:: TASK BRIEF ::
Return each line of the records below that contains the word "orange".

(Beginning of SUPPLIED RECORDS)

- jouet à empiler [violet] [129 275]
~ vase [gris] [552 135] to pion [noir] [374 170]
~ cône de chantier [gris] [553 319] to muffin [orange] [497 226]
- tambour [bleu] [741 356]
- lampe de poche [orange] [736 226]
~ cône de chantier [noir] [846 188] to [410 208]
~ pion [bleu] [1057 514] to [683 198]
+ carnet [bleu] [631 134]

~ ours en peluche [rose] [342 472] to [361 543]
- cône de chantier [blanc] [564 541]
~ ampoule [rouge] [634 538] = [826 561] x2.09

(End of SUPPLIED RECORDS)
(Beginning of SUPPLIED RECORDS)

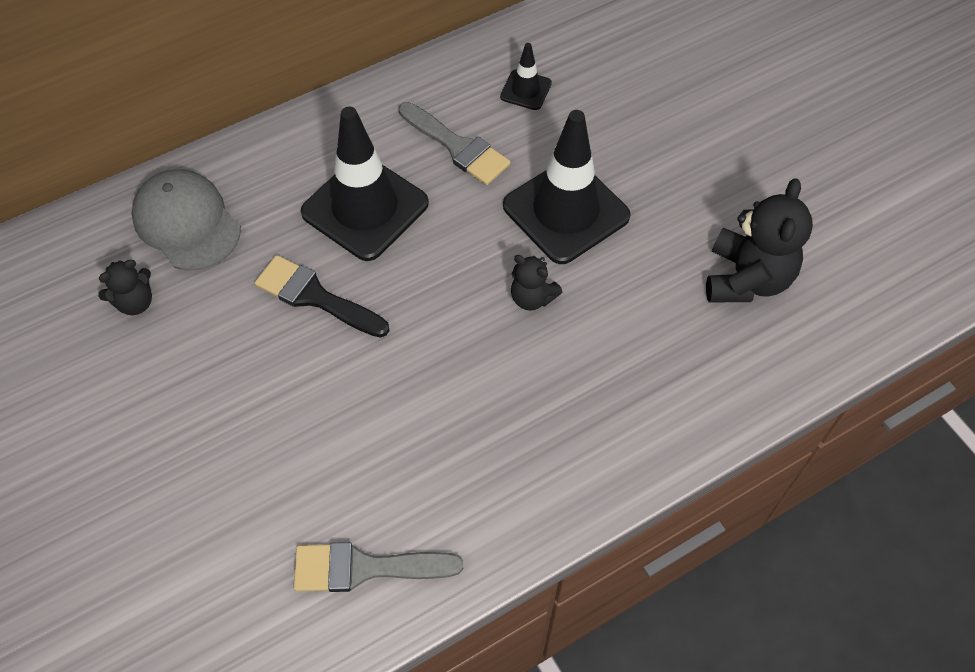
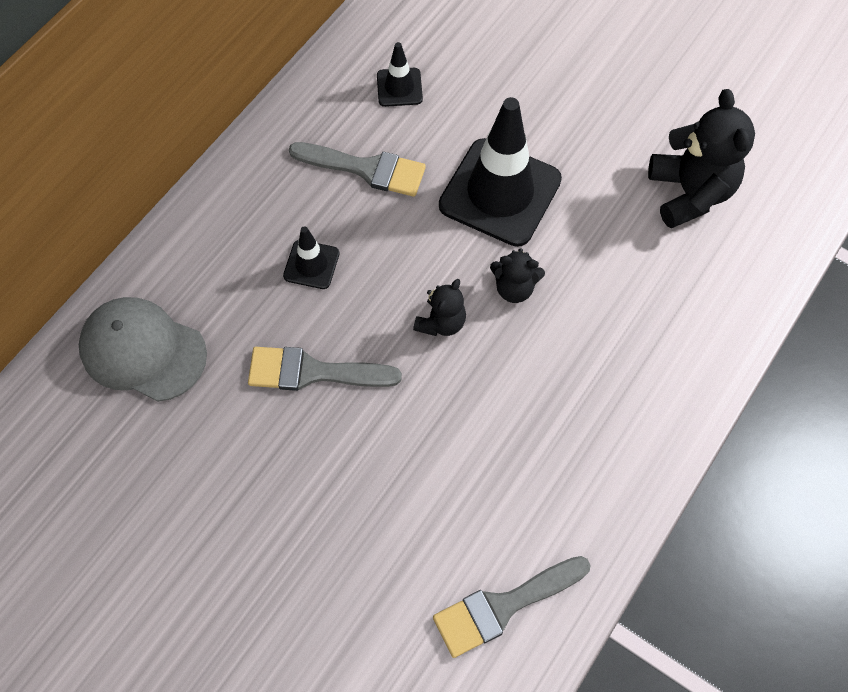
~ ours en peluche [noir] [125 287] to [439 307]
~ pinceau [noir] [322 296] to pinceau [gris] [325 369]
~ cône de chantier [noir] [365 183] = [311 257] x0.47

(End of SUPPLIED RECORDS)

:: COMPLETED EXERCISE ::
~ cône de chantier [gris] [553 319] to muffin [orange] [497 226]
- lampe de poche [orange] [736 226]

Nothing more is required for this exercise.